What to do =>
Wherever the word "auriculares" appears in a line of the records, copy that line.

Records for the exercise =>
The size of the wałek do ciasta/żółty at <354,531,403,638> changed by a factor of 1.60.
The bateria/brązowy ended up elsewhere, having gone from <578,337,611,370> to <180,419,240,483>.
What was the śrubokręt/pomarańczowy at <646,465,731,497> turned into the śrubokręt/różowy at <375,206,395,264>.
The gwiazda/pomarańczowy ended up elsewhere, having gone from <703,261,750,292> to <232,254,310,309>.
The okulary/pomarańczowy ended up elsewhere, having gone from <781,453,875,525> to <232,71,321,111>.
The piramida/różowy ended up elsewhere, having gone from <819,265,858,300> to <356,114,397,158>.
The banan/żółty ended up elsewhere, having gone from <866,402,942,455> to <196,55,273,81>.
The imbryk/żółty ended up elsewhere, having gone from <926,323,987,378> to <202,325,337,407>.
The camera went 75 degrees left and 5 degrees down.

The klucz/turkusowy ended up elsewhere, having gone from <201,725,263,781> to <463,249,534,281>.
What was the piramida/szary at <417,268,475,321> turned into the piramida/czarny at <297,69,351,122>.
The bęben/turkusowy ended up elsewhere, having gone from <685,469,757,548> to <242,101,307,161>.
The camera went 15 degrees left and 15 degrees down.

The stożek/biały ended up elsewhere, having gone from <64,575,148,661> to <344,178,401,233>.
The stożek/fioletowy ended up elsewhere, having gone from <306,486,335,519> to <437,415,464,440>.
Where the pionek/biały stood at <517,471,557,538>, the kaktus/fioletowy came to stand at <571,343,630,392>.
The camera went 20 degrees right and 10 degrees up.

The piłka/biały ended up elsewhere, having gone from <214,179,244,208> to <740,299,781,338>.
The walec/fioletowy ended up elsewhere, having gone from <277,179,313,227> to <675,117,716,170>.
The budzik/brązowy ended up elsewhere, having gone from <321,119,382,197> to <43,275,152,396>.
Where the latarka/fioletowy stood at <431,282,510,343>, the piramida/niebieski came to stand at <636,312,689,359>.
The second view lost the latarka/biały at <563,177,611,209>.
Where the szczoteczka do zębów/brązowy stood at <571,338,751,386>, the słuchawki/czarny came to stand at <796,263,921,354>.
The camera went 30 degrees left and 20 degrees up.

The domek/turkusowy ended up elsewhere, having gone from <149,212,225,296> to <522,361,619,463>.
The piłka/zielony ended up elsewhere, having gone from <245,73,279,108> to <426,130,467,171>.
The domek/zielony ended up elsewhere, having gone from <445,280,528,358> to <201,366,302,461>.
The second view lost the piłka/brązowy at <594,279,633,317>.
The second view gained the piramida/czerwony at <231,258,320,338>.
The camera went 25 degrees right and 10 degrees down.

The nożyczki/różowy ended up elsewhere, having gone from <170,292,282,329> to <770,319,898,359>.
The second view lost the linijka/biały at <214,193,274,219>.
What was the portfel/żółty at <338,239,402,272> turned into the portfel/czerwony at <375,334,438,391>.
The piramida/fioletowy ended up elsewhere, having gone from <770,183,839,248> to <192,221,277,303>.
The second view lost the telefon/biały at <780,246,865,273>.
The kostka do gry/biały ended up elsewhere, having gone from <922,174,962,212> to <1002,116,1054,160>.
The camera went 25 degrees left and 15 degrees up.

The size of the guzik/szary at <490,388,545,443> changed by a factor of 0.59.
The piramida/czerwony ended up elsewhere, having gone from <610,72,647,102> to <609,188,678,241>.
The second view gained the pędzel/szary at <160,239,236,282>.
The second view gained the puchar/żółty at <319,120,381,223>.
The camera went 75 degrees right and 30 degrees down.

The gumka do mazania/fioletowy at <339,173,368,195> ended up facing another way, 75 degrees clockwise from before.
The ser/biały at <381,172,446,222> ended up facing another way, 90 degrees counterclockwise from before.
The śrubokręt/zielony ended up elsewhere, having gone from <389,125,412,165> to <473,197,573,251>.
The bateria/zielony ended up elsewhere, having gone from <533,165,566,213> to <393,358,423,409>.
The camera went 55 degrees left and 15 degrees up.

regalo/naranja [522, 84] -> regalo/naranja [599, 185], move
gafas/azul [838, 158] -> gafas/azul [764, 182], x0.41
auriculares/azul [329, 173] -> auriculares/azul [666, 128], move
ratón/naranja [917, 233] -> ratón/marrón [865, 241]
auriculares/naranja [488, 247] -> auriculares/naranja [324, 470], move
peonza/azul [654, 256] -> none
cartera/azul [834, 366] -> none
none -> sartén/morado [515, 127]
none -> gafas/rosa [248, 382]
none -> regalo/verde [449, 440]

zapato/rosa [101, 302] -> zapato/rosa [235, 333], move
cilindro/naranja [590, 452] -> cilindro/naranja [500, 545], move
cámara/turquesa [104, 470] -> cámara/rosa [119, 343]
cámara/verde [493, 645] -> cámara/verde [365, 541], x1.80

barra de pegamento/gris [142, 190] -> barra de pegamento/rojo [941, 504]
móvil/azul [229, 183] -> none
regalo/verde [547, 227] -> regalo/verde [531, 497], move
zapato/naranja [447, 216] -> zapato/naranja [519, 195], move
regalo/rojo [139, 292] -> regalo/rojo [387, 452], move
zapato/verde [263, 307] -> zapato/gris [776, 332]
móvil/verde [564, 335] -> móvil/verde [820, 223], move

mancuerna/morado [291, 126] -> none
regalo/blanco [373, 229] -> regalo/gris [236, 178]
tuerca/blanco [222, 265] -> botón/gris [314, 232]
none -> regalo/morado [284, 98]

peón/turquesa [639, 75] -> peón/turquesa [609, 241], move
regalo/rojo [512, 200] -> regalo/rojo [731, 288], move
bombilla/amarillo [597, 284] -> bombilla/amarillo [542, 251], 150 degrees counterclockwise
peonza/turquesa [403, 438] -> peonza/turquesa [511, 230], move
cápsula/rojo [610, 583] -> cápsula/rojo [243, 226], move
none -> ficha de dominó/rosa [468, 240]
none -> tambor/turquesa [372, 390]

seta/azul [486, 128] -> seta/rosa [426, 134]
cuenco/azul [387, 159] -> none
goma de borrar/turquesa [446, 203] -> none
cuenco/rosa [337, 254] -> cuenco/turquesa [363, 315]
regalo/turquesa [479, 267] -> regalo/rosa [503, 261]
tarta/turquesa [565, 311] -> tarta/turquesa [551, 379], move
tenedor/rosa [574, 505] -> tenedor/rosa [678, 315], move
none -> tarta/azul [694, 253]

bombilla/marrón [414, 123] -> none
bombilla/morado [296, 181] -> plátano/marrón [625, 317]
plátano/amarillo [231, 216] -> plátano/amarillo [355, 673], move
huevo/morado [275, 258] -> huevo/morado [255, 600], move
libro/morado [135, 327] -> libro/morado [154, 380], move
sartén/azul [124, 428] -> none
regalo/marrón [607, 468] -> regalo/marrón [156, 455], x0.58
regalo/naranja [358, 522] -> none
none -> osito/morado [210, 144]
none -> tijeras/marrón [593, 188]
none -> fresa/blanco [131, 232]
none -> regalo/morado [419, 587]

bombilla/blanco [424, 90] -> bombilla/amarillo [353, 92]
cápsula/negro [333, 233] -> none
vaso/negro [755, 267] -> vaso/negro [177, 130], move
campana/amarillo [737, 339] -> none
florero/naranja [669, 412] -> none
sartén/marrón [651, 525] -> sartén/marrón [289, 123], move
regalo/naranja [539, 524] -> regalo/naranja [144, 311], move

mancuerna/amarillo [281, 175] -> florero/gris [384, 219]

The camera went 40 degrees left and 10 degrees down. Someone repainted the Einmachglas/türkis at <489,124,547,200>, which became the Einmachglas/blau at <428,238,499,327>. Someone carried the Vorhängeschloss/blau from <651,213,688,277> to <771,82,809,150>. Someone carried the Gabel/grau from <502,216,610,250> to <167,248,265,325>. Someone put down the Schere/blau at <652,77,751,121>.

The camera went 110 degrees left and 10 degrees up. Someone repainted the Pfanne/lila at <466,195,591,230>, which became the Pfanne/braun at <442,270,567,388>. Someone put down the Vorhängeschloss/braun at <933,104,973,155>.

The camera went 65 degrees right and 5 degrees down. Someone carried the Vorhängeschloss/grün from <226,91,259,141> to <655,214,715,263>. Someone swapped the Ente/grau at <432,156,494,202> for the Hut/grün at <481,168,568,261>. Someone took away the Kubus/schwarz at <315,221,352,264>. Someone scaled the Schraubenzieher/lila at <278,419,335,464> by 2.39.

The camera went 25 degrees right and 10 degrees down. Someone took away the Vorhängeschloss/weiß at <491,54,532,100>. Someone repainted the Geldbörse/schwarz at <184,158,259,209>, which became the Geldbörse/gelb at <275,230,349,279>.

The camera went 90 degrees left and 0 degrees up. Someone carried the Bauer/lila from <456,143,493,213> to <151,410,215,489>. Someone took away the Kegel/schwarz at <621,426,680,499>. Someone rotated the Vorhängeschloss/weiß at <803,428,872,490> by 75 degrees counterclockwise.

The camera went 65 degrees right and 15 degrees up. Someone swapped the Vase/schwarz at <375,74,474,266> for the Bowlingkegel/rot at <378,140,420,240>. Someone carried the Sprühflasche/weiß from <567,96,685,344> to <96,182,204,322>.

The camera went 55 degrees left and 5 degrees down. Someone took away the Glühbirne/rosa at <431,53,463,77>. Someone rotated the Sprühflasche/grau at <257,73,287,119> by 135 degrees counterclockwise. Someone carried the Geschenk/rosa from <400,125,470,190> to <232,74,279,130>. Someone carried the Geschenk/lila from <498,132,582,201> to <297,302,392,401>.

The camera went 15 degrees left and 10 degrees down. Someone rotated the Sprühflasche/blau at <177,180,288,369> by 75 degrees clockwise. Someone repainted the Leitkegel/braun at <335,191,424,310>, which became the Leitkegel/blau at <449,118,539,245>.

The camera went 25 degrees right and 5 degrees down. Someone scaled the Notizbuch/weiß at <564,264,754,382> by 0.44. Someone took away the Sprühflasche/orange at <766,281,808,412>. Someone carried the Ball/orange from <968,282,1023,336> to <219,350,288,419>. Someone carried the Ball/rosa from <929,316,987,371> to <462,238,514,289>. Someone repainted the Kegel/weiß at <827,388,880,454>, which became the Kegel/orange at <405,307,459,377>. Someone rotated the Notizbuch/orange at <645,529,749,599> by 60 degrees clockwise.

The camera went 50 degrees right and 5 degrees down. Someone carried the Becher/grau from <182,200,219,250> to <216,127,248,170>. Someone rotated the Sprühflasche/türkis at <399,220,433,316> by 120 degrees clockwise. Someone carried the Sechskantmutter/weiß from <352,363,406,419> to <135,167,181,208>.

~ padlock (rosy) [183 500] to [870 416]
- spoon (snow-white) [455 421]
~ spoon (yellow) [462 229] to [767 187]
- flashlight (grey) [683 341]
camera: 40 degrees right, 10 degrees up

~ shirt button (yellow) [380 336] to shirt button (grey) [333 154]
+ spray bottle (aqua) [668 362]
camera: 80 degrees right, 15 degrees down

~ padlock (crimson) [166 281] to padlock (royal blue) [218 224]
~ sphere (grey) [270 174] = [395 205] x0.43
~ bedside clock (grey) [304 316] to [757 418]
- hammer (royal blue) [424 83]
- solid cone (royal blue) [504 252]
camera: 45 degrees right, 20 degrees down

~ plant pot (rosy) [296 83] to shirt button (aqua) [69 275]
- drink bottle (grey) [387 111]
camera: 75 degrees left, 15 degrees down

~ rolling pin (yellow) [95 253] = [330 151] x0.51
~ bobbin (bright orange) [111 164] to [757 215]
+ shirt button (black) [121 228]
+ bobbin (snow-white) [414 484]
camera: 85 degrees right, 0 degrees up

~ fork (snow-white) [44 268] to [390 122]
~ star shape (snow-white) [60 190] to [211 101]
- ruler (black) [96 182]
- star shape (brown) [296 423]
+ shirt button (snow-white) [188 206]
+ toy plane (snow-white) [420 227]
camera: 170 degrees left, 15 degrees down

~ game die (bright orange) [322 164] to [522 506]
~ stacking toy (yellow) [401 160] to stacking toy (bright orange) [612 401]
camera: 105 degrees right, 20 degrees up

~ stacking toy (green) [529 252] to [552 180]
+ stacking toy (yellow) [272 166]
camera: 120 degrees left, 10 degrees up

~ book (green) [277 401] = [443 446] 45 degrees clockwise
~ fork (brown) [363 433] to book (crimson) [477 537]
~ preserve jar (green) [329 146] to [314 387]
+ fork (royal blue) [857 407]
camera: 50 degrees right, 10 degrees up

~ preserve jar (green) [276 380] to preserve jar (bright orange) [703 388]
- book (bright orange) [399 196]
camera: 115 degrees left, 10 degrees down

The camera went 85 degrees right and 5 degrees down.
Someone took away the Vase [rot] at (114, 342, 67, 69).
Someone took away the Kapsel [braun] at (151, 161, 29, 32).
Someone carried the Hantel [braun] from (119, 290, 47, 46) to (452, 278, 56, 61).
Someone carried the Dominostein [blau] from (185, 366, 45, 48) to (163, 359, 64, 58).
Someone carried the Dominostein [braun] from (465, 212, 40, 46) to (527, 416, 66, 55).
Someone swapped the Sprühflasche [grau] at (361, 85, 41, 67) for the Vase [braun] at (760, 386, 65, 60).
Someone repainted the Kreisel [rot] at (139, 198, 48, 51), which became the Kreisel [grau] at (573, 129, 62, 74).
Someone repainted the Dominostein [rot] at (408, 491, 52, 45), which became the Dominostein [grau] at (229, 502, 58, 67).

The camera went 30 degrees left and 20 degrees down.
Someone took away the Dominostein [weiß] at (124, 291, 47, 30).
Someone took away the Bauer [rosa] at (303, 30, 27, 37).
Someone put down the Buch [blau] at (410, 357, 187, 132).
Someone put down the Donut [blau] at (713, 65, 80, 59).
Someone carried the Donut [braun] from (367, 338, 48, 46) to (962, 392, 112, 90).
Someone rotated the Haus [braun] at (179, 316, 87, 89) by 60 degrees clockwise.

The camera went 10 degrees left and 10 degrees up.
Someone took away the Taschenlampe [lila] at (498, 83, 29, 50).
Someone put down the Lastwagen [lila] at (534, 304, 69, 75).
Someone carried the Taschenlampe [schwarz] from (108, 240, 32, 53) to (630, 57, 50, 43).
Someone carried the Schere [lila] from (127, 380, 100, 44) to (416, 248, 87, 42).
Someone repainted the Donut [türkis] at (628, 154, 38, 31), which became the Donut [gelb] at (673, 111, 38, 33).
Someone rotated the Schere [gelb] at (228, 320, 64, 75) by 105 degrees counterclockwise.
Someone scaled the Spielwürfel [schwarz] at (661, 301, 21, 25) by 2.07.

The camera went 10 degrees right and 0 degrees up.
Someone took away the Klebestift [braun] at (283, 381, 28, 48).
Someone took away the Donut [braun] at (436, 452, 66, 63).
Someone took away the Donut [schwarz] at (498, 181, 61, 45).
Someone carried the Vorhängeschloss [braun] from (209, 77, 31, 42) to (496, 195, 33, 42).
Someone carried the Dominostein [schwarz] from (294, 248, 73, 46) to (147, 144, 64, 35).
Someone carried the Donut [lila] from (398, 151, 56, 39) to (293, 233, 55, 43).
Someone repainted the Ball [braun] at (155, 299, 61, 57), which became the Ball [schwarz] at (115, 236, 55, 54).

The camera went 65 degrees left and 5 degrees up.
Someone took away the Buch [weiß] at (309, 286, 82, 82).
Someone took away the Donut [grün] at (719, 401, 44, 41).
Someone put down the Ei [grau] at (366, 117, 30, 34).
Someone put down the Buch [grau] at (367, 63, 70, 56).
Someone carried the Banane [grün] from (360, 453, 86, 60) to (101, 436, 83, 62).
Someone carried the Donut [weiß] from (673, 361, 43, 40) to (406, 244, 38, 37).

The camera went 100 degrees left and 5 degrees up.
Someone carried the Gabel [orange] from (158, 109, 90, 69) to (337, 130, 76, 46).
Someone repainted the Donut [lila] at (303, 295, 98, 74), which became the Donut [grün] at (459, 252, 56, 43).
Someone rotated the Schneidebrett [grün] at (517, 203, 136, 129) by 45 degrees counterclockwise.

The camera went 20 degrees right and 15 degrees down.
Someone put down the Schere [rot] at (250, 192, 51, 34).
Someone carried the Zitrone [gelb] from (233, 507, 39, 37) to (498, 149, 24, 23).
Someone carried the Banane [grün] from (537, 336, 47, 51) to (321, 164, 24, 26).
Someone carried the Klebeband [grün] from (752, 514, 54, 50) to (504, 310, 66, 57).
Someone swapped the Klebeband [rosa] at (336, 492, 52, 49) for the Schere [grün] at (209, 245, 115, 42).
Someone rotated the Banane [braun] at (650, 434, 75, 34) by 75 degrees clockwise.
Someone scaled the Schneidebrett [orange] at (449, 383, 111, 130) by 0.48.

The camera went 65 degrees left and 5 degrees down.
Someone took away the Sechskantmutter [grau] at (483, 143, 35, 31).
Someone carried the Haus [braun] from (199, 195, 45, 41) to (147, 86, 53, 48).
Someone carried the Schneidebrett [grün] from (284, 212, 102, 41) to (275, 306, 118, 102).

Task solution =>
auriculares/azul [329, 173] -> auriculares/azul [666, 128], move
auriculares/naranja [488, 247] -> auriculares/naranja [324, 470], move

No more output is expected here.